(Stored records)

========

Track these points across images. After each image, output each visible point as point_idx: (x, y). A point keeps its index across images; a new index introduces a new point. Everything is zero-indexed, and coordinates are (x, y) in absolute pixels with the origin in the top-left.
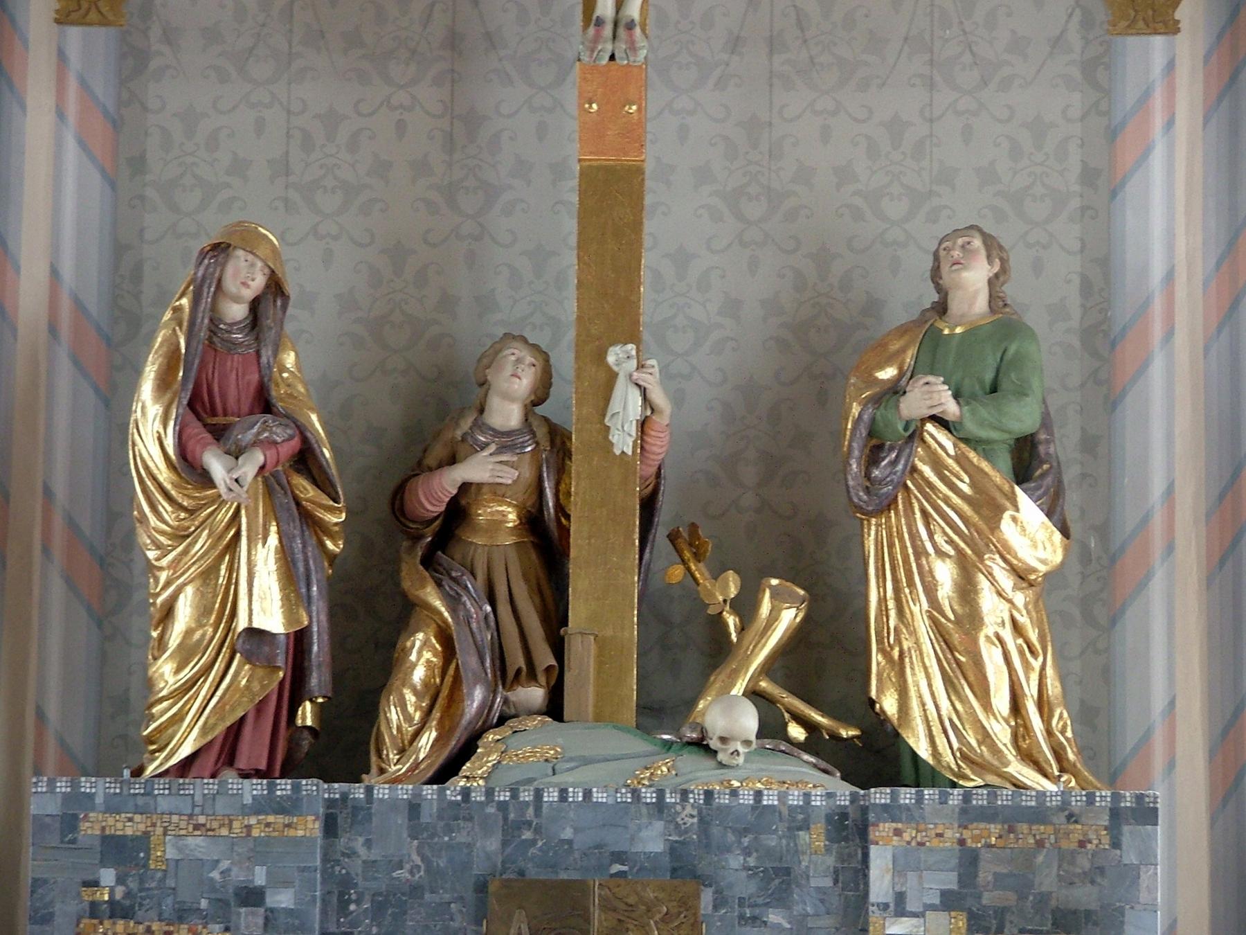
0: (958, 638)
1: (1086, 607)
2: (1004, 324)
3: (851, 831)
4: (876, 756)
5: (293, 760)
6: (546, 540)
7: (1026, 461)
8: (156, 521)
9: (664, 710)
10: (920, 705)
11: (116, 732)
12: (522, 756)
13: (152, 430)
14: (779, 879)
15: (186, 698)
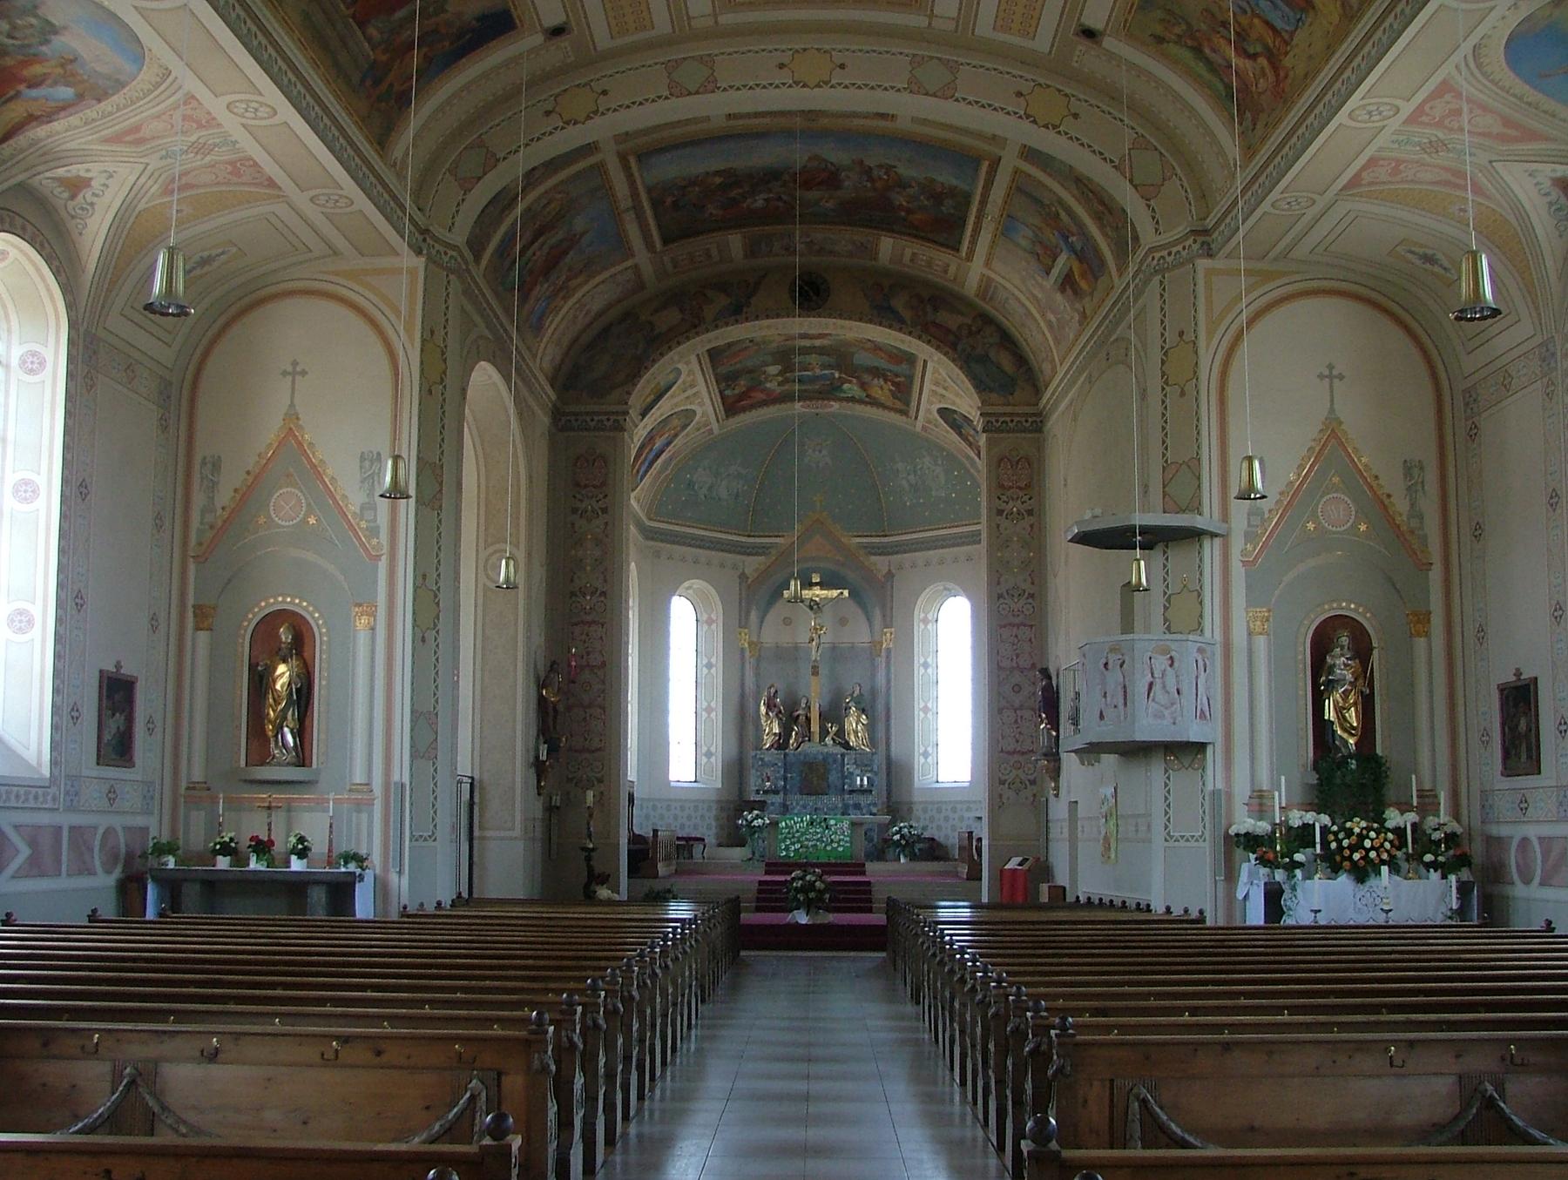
0: (856, 732)
1: (871, 728)
2: (861, 695)
3: (843, 755)
4: (846, 746)
5: (778, 748)
6: (808, 719)
7: (863, 711)
8: (763, 719)
9: (822, 739)
10: (853, 741)
11: (759, 747)
12: (805, 747)
13: (763, 709)
14: (835, 761)
15: (768, 741)
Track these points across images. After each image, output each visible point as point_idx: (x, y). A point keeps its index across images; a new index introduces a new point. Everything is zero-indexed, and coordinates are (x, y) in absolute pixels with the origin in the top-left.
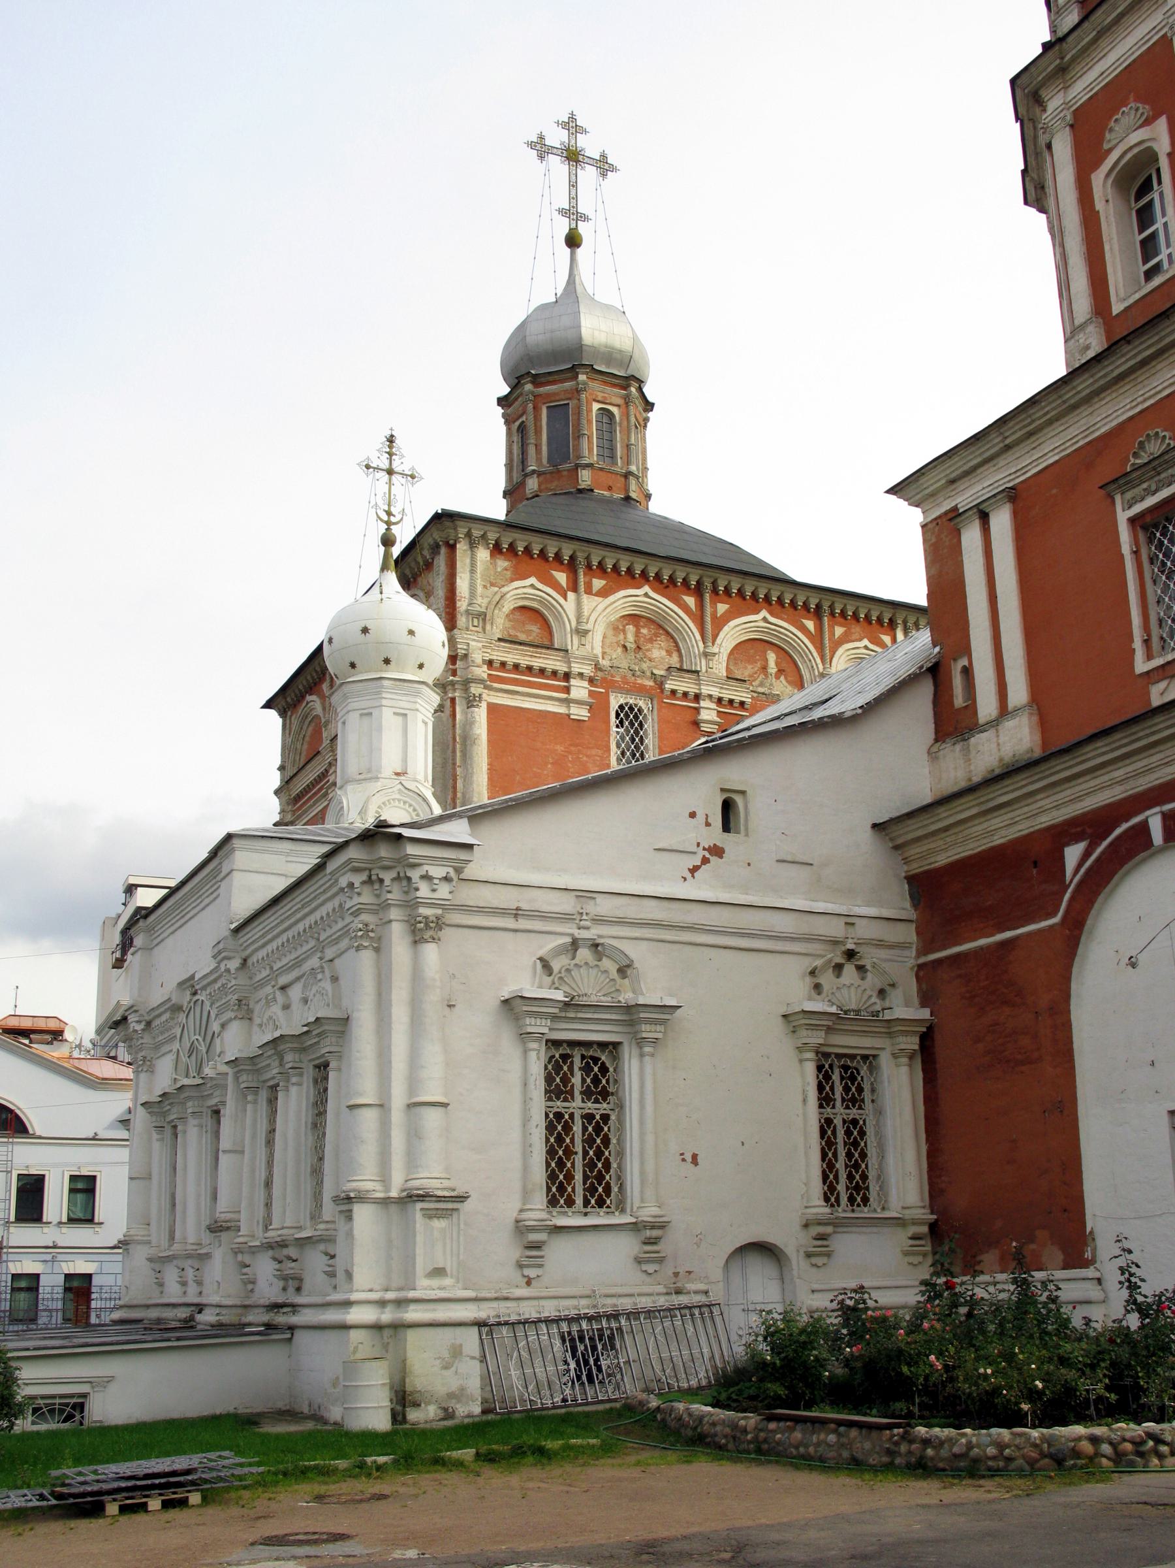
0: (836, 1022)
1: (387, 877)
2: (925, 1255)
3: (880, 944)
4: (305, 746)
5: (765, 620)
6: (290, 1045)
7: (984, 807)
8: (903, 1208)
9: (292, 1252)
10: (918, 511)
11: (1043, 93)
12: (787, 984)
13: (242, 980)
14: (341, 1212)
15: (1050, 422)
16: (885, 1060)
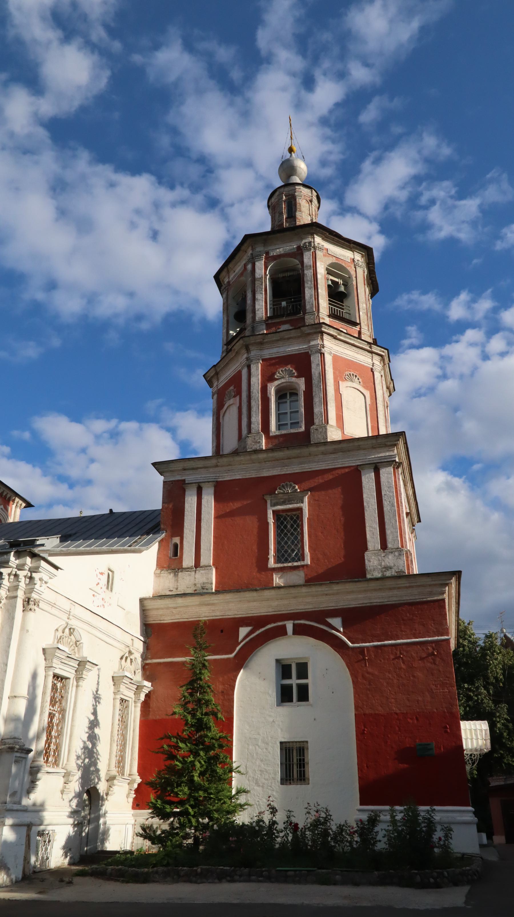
11: (251, 348)
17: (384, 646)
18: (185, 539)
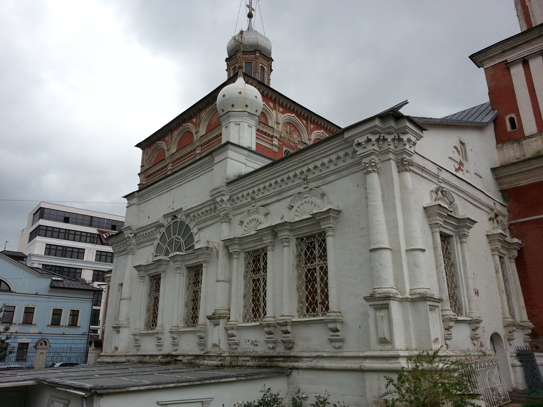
1: (390, 138)
4: (154, 159)
6: (287, 227)
9: (289, 328)
13: (228, 205)
14: (370, 305)
18: (521, 112)
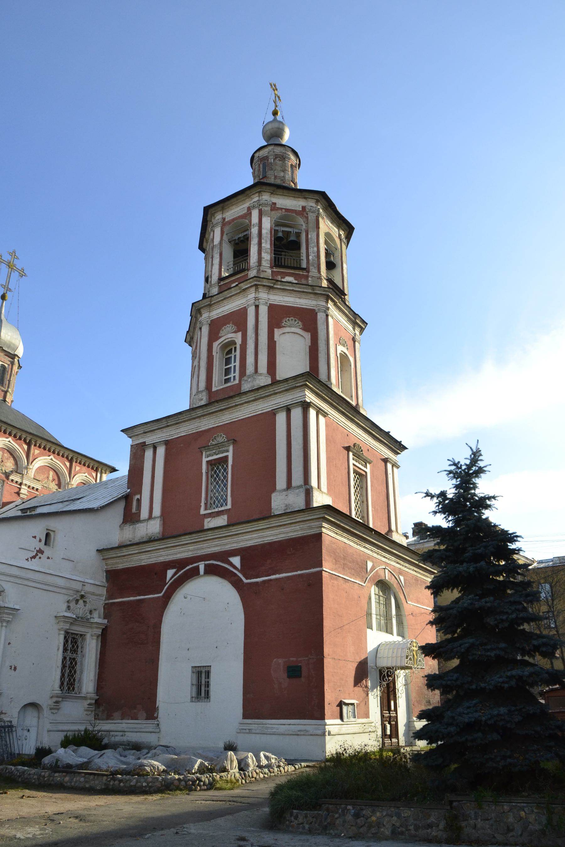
0: (75, 621)
2: (92, 711)
3: (93, 594)
5: (51, 459)
7: (140, 551)
8: (87, 693)
10: (130, 440)
11: (202, 310)
12: (58, 605)
15: (185, 421)
16: (88, 636)
17: (271, 580)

========

▶ _Given exercise_
Copy the listing above verbatim, from its first line to its last. Drop every picture line and keep everything else.

▶ _In response_
Track these points across images. After each image, output each visible point as point_idx: (x, y). A point keeps its index across images; a new index introduces a new point. Everything is zero-indexed, and coordinates are (x, y) in absolute pixels with the origin in the top-left.
0: (958, 638)
1: (1086, 607)
2: (1004, 324)
3: (851, 831)
4: (876, 756)
5: (293, 760)
6: (546, 540)
7: (1026, 461)
8: (156, 521)
9: (664, 710)
10: (920, 705)
11: (116, 732)
12: (522, 756)
13: (152, 430)
14: (779, 879)
15: (186, 698)
0: (856, 732)
1: (871, 728)
2: (861, 695)
3: (843, 755)
4: (846, 746)
5: (778, 748)
6: (808, 719)
7: (863, 711)
8: (763, 719)
9: (822, 739)
10: (853, 741)
11: (759, 747)
12: (805, 747)
13: (763, 709)
14: (835, 761)
15: (768, 741)
Track these points across images. After each image, output each visible point as point_idx: (x, y). A point keeps its index across images; a new index introduces a new point. Everything is zero-indexed, and coordinates are (x, y) in absolute pixels with the origin in the top-left.
0: (836, 1022)
1: (387, 877)
2: (925, 1255)
3: (880, 944)
4: (305, 746)
5: (765, 620)
6: (290, 1045)
7: (984, 807)
8: (903, 1208)
9: (292, 1252)
10: (918, 511)
11: (1043, 93)
12: (787, 984)
13: (242, 980)
14: (341, 1212)
15: (1050, 422)
16: (885, 1060)
11: (251, 348)
17: (384, 646)
18: (185, 539)
1: (390, 138)
4: (154, 159)
6: (287, 227)
9: (289, 328)
13: (228, 205)
14: (370, 305)
18: (521, 112)
0: (75, 621)
2: (92, 711)
3: (93, 594)
5: (51, 459)
7: (140, 551)
8: (87, 693)
10: (130, 440)
11: (202, 310)
12: (58, 605)
15: (185, 421)
16: (88, 636)
17: (271, 580)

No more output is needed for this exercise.